=== AIM OF THE TASK ===
The output must match the entries below exactly.

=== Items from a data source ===
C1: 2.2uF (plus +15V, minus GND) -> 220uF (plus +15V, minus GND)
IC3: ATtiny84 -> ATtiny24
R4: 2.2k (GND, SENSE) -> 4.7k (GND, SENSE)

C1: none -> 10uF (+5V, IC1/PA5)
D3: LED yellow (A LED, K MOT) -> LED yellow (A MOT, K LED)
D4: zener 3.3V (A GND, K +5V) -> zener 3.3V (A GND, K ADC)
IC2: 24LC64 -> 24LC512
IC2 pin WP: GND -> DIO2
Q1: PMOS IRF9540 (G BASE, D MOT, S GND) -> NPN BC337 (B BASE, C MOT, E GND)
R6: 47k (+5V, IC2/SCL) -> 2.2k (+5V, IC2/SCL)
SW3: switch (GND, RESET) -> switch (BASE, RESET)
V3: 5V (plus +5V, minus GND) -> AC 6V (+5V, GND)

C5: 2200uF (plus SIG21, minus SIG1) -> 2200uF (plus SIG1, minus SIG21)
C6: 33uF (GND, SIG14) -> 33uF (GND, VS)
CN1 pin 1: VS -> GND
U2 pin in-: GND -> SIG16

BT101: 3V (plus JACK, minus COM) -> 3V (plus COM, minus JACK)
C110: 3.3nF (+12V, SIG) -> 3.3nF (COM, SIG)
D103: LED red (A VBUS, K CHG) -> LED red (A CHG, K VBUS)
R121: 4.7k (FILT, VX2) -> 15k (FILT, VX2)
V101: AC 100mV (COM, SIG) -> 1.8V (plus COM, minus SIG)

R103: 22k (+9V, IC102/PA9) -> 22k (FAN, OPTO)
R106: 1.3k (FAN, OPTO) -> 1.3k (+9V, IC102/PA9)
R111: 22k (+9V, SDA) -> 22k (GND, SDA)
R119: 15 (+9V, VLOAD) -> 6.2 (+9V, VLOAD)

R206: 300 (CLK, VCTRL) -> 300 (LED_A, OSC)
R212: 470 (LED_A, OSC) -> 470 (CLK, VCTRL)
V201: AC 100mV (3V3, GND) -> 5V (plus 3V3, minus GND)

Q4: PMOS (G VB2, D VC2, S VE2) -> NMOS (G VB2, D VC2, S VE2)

=== WRITTEN RESPONSE ===
C1: 2.2uF (plus +15V, minus GND) -> 220uF (plus +15V, minus GND)
IC3: ATtiny84 -> ATtiny24
R4: 2.2k (GND, SENSE) -> 4.7k (GND, SENSE)

C1: none -> 10uF (+5V, IC1/PA5)
D3: LED yellow (A LED, K MOT) -> LED yellow (A MOT, K LED)
D4: zener 3.3V (A GND, K +5V) -> zener 3.3V (A GND, K ADC)
IC2: 24LC64 -> 24LC512
IC2 pin WP: GND -> DIO2
Q1: PMOS IRF9540 (G BASE, D MOT, S GND) -> NPN BC337 (B BASE, C MOT, E GND)
R6: 47k (+5V, IC2/SCL) -> 2.2k (+5V, IC2/SCL)
SW3: switch (GND, RESET) -> switch (BASE, RESET)
V3: 5V (plus +5V, minus GND) -> AC 6V (+5V, GND)

C5: 2200uF (plus SIG21, minus SIG1) -> 2200uF (plus SIG1, minus SIG21)
C6: 33uF (GND, SIG14) -> 33uF (GND, VS)
CN1 pin 1: VS -> GND
U2 pin in-: GND -> SIG16

BT101: 3V (plus JACK, minus COM) -> 3V (plus COM, minus JACK)
C110: 3.3nF (+12V, SIG) -> 3.3nF (COM, SIG)
D103: LED red (A VBUS, K CHG) -> LED red (A CHG, K VBUS)
R121: 4.7k (FILT, VX2) -> 15k (FILT, VX2)
V101: AC 100mV (COM, SIG) -> 1.8V (plus COM, minus SIG)

R103: 22k (+9V, IC102/PA9) -> 22k (FAN, OPTO)
R106: 1.3k (FAN, OPTO) -> 1.3k (+9V, IC102/PA9)
R111: 22k (+9V, SDA) -> 22k (GND, SDA)
R119: 15 (+9V, VLOAD) -> 6.2 (+9V, VLOAD)

R206: 300 (CLK, VCTRL) -> 300 (LED_A, OSC)
R212: 470 (LED_A, OSC) -> 470 (CLK, VCTRL)
V201: AC 100mV (3V3, GND) -> 5V (plus 3V3, minus GND)

Q4: PMOS (G VB2, D VC2, S VE2) -> NMOS (G VB2, D VC2, S VE2)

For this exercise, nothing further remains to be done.